PROBLEM REQUIREMENTS -> Retype the line with "black donut: 8 -> 9" in it, then each line after it to the end of the data, word for word.

DATA IN THIS EXERCISE ->

━━━━

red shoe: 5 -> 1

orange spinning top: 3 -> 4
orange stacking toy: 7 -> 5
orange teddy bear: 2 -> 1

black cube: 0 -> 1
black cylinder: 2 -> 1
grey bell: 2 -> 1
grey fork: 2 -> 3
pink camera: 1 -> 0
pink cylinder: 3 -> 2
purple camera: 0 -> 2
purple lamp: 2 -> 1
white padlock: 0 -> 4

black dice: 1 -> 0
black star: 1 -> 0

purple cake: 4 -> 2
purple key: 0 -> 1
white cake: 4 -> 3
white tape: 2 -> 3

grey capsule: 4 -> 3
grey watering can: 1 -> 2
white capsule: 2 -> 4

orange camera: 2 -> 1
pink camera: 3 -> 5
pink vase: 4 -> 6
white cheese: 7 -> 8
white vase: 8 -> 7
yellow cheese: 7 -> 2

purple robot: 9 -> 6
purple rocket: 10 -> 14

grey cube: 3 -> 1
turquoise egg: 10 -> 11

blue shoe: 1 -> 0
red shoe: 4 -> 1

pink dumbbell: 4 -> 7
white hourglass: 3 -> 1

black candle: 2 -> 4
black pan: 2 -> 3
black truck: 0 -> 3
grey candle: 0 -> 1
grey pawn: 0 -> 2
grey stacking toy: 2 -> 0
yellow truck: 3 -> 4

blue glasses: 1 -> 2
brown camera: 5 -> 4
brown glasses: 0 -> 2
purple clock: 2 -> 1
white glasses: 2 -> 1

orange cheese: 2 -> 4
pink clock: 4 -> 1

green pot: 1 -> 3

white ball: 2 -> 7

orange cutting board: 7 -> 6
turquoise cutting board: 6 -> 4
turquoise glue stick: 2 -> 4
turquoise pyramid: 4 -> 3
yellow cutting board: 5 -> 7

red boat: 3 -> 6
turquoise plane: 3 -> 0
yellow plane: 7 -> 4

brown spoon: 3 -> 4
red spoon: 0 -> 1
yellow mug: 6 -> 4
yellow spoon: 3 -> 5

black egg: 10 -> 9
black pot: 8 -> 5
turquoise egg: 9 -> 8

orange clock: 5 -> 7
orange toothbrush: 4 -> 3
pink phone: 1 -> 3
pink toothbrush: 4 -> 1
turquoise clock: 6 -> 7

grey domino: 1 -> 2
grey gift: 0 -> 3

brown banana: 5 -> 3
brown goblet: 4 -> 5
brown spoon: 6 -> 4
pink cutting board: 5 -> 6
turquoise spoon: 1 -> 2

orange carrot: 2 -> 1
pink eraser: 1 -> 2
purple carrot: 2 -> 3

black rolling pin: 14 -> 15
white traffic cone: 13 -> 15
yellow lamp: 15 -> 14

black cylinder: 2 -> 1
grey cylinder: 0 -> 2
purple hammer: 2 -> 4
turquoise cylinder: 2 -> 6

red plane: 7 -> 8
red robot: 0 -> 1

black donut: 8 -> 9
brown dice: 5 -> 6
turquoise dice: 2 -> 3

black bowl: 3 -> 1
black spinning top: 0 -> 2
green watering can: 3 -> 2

━━━━

SOLUTION TO THE EXERCISE ->
black donut: 8 -> 9
brown dice: 5 -> 6
turquoise dice: 2 -> 3

black bowl: 3 -> 1
black spinning top: 0 -> 2
green watering can: 3 -> 2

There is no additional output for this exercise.